Spatial object tracking data
BEGIN
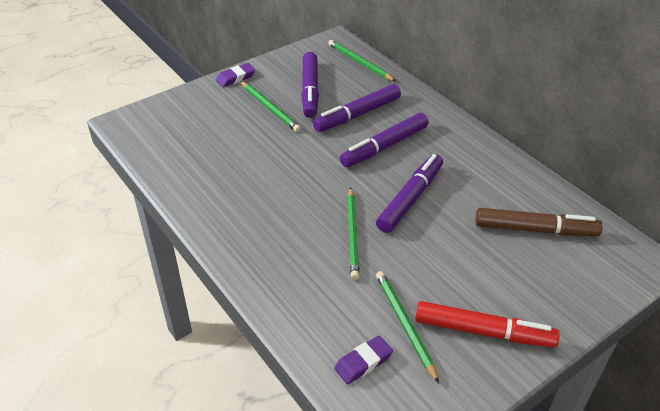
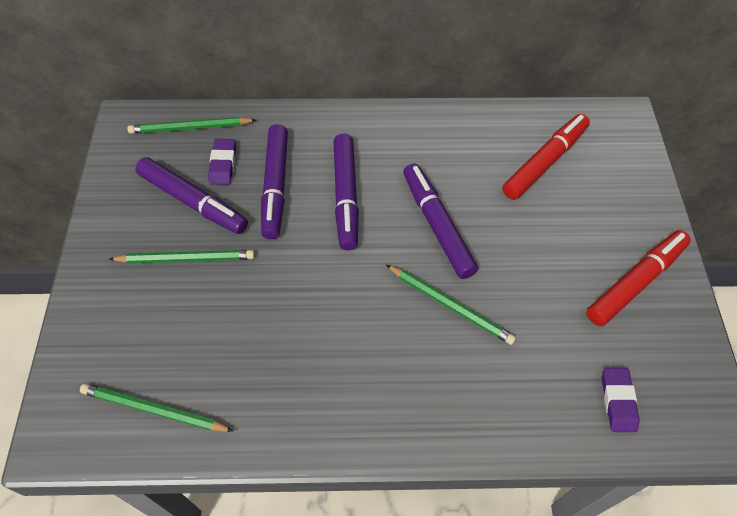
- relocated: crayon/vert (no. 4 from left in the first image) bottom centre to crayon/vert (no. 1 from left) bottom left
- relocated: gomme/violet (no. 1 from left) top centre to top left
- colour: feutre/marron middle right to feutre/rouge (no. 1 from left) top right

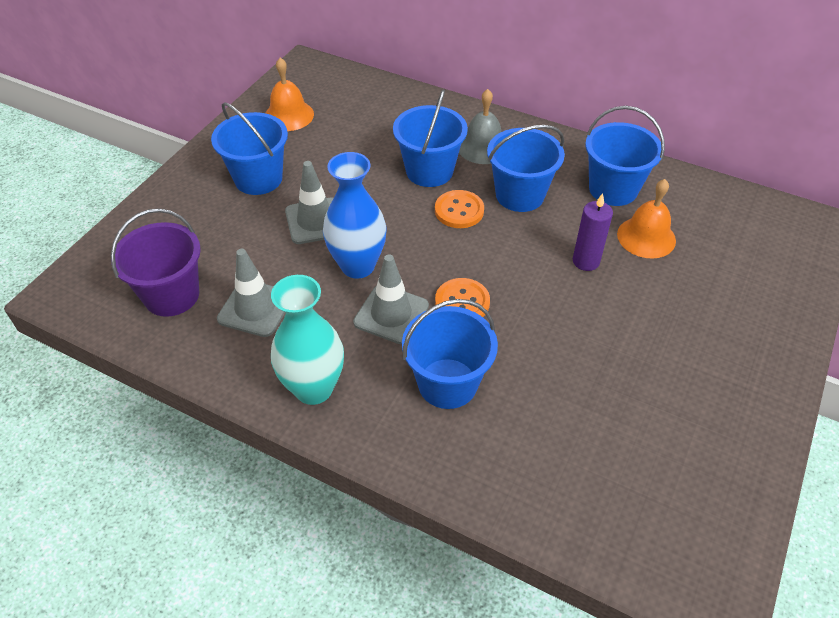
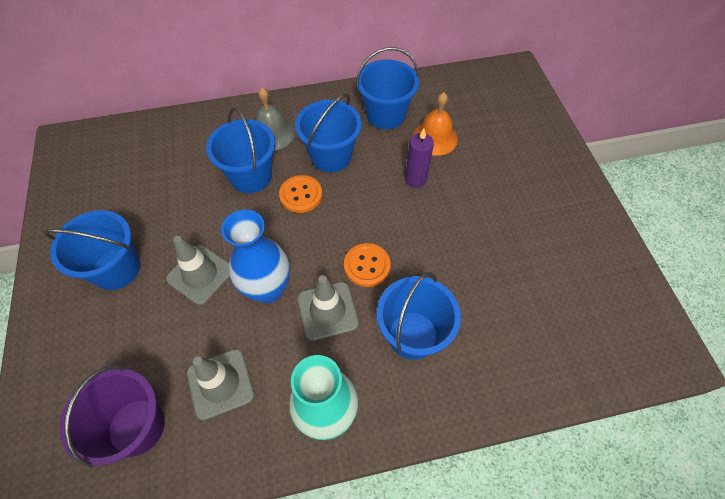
- missing: cloche/orange (no. 1 from left) top centre

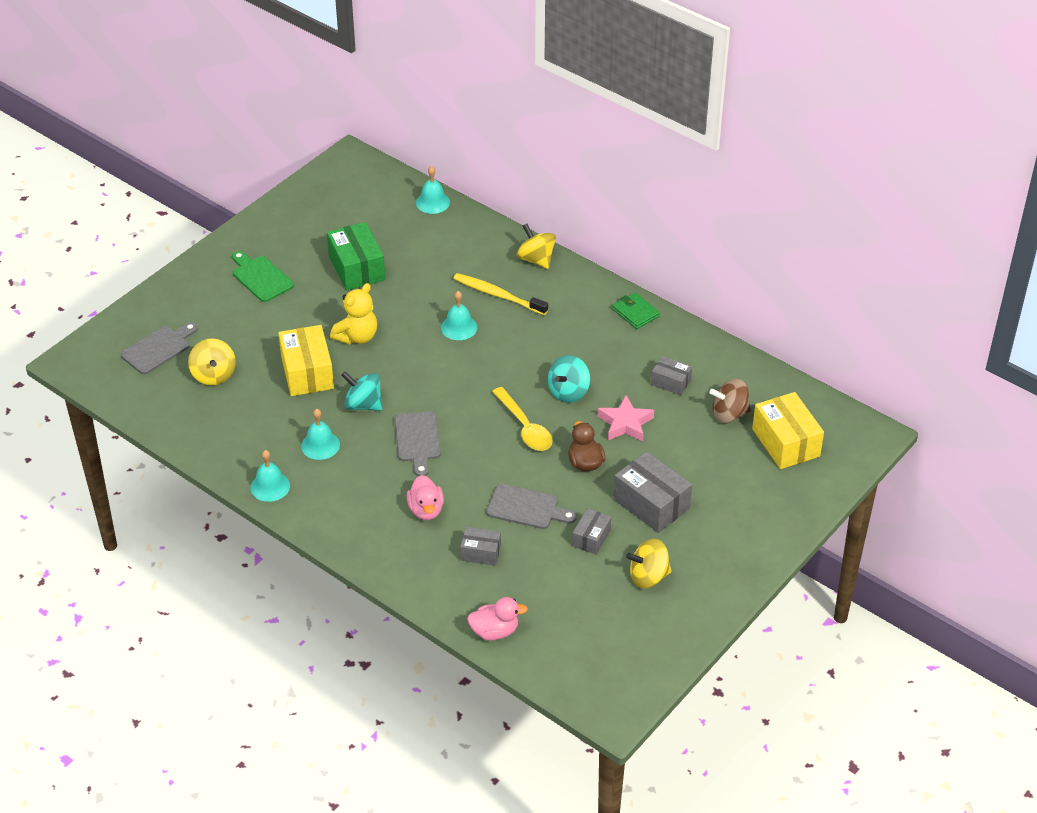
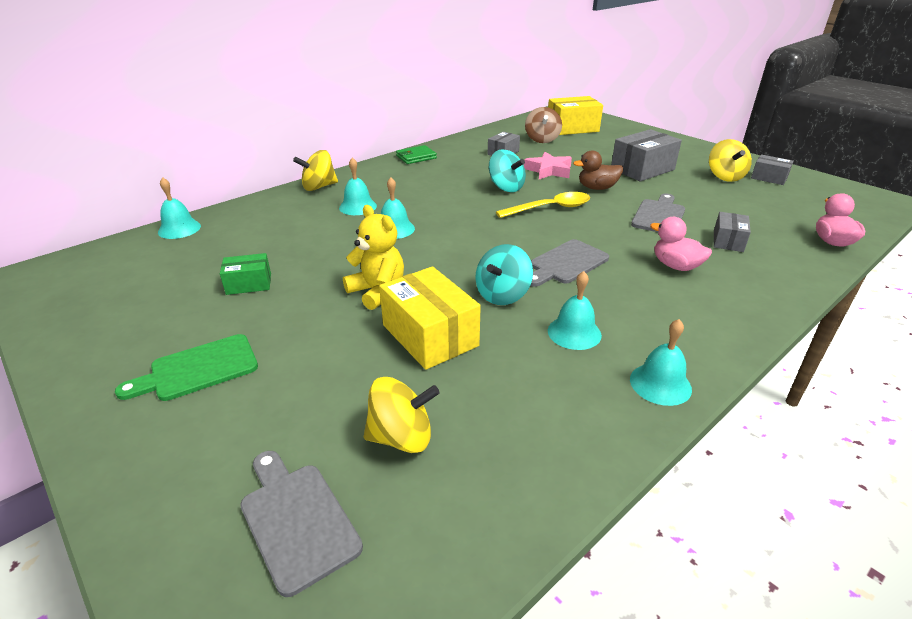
- size: boîte/vert top centre = middle left x0.56
- exchanged: brosse à dents/jaune centre to cloche/turquoise (no. 2 from left) top centre
- spun: boîte/jaune (no. 1 from left) middle left = centre 60 degrees clockwise
- spun: planche à découper/gris (no. 2 from left) centre = centre 135 degrees clockwise
- spun: canard/rose (no. 1 from left) centre = middle right 135 degrees counterclockwise
- relocated: boîte/gris (no. 2 from left in the first image) centre to boîte/gris (no. 4 from left) top right

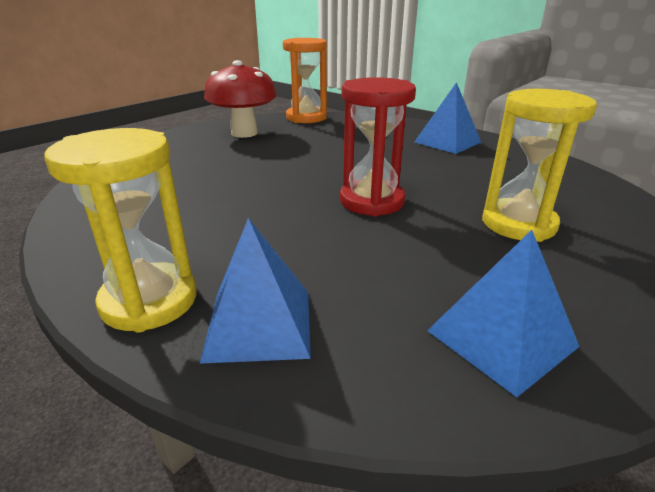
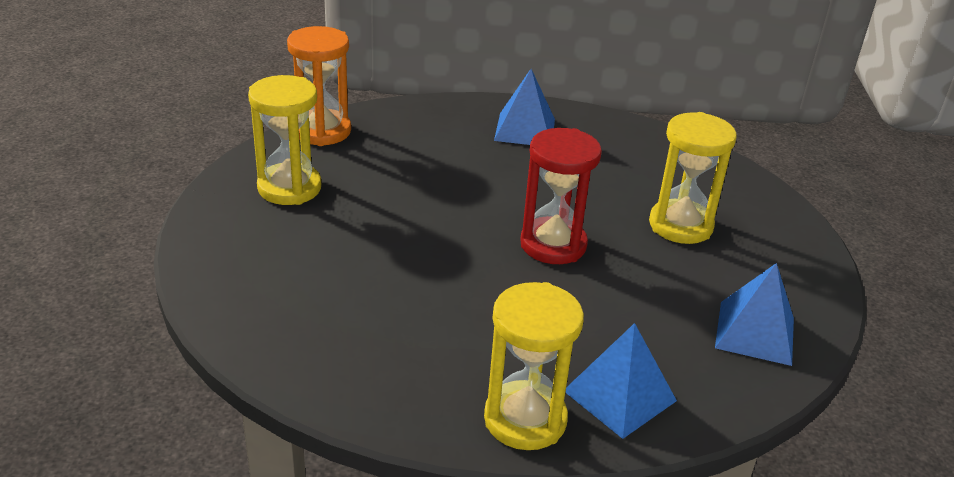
- exchanged: champignon/rouge top centre to sablier/jaune (no. 1 from left) top left

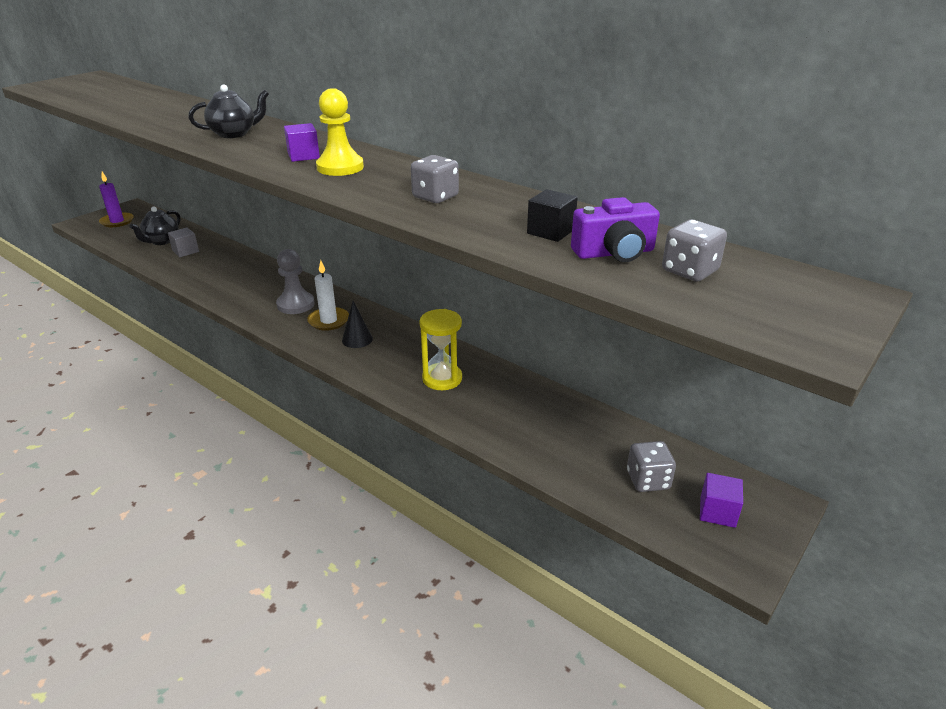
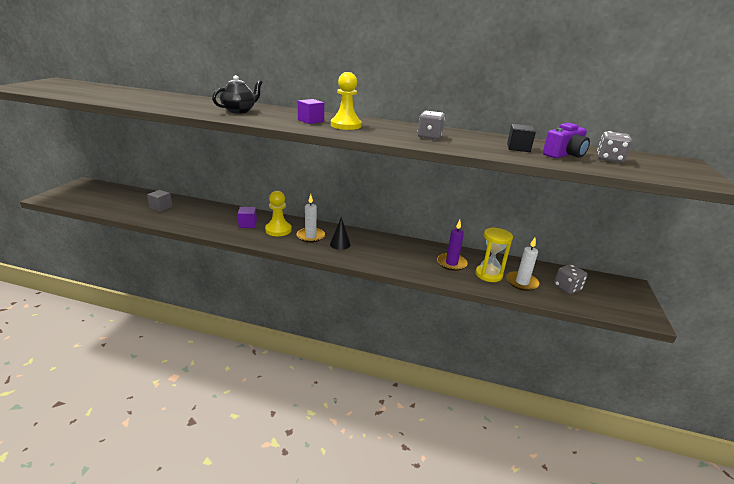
- relocated: cube/violet (no. 2 from left in the first image) bottom right to cube/violet (no. 1 from left) centre
- colour: pion/gris middle left to pion/jaune (no. 1 from left) centre
- relocated: bougie/violet top left to centre
- relocated: sablier/jaune centre to middle right
- appeared: bougie/blanc (no. 2 from left) middle right
- missing: théière/noir (no. 1 from left) top left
END
Return every entry word for word, but drop any pictures.

- relocated: crayon/vert (no. 4 from left in the first image) bottom centre to crayon/vert (no. 1 from left) bottom left
- relocated: gomme/violet (no. 1 from left) top centre to top left
- colour: feutre/marron middle right to feutre/rouge (no. 1 from left) top right

- missing: cloche/orange (no. 1 from left) top centre

- size: boîte/vert top centre = middle left x0.56
- exchanged: brosse à dents/jaune centre to cloche/turquoise (no. 2 from left) top centre
- spun: boîte/jaune (no. 1 from left) middle left = centre 60 degrees clockwise
- spun: planche à découper/gris (no. 2 from left) centre = centre 135 degrees clockwise
- spun: canard/rose (no. 1 from left) centre = middle right 135 degrees counterclockwise
- relocated: boîte/gris (no. 2 from left in the first image) centre to boîte/gris (no. 4 from left) top right

- exchanged: champignon/rouge top centre to sablier/jaune (no. 1 from left) top left

- relocated: cube/violet (no. 2 from left in the first image) bottom right to cube/violet (no. 1 from left) centre
- colour: pion/gris middle left to pion/jaune (no. 1 from left) centre
- relocated: bougie/violet top left to centre
- relocated: sablier/jaune centre to middle right
- appeared: bougie/blanc (no. 2 from left) middle right
- missing: théière/noir (no. 1 from left) top left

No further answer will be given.